Extracted records:
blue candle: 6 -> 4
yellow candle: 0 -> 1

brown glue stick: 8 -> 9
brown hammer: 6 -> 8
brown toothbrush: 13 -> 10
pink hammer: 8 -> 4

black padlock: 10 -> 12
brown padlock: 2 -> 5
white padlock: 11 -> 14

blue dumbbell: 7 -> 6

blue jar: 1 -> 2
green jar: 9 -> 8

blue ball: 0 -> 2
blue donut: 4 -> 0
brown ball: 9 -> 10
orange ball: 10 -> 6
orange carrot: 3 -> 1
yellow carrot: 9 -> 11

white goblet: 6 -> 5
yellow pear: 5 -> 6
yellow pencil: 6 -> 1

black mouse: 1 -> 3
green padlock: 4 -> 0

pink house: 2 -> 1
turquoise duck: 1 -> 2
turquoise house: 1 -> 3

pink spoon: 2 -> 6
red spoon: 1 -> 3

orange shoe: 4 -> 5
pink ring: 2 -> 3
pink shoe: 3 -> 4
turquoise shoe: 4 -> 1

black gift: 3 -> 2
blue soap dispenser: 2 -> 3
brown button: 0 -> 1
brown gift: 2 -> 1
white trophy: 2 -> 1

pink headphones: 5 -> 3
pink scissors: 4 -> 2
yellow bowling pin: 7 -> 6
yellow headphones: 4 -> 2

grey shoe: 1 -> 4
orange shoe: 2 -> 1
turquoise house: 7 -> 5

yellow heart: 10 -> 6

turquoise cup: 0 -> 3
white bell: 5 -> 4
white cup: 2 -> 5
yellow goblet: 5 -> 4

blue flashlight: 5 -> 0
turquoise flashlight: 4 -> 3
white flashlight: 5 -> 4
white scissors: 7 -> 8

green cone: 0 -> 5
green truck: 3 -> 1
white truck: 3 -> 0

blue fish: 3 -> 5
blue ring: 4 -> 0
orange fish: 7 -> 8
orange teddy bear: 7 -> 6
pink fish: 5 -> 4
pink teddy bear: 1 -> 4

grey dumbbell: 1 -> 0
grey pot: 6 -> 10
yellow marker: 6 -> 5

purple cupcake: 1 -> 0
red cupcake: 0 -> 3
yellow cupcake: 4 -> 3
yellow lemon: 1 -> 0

Work to be completed: Where does the word "brown" appear in the listing above? Copy every line that holds it.

Exercise response:
brown glue stick: 8 -> 9
brown hammer: 6 -> 8
brown toothbrush: 13 -> 10
brown padlock: 2 -> 5
brown ball: 9 -> 10
brown button: 0 -> 1
brown gift: 2 -> 1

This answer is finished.